───── Data listing

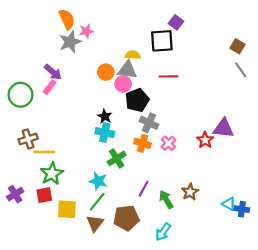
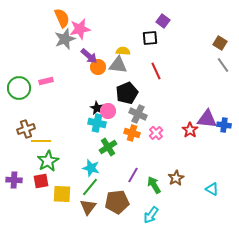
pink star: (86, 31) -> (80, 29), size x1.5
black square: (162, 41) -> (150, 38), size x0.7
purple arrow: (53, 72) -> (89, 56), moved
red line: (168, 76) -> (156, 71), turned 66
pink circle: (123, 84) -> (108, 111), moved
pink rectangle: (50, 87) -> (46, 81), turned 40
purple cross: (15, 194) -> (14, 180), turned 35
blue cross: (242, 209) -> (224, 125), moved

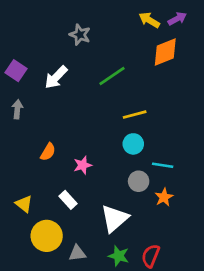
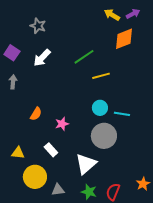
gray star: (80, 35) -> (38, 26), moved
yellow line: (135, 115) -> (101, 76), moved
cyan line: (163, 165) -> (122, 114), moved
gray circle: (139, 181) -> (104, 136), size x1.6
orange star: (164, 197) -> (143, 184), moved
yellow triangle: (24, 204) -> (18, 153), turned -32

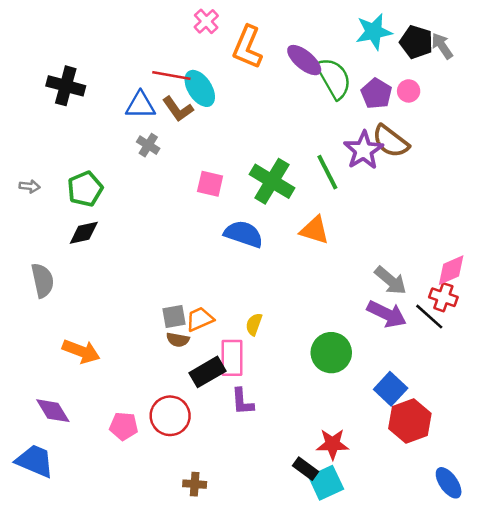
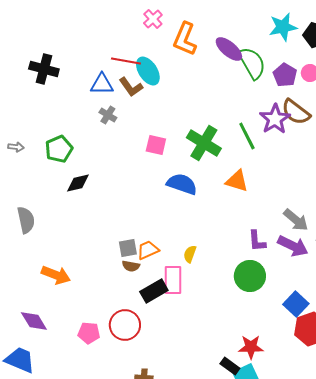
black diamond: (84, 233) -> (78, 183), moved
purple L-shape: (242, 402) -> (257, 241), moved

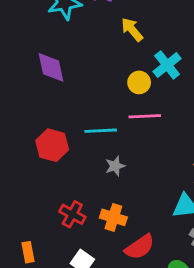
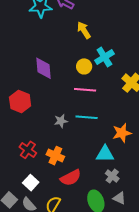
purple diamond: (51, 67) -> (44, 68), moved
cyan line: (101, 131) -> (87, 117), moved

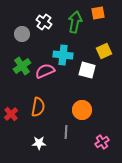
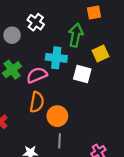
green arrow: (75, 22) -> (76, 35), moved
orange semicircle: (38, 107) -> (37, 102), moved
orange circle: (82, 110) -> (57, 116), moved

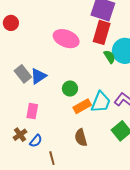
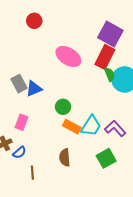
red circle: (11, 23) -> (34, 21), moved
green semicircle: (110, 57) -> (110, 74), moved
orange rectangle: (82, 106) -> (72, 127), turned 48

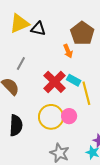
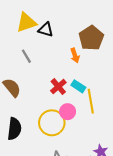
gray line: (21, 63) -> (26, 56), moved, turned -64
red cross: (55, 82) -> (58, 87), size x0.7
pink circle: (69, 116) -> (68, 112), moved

──────────

- What the task requires: Give again, please, precisely the lines that begin the records and run through the line with "black diamond: (84, 233) -> (78, 183), moved" in it, keeping both end lines and dropping any pictures.

- Result of the exercise:
pink star: (86, 31) -> (80, 29), size x1.5
black square: (162, 41) -> (150, 38), size x0.7
purple arrow: (53, 72) -> (89, 56), moved
red line: (168, 76) -> (156, 71), turned 66
pink circle: (123, 84) -> (108, 111), moved
pink rectangle: (50, 87) -> (46, 81), turned 40
purple cross: (15, 194) -> (14, 180), turned 35
blue cross: (242, 209) -> (224, 125), moved

gray star: (80, 35) -> (38, 26), moved
yellow line: (135, 115) -> (101, 76), moved
cyan line: (163, 165) -> (122, 114), moved
gray circle: (139, 181) -> (104, 136), size x1.6
orange star: (164, 197) -> (143, 184), moved
yellow triangle: (24, 204) -> (18, 153), turned -32

black diamond: (84, 233) -> (78, 183), moved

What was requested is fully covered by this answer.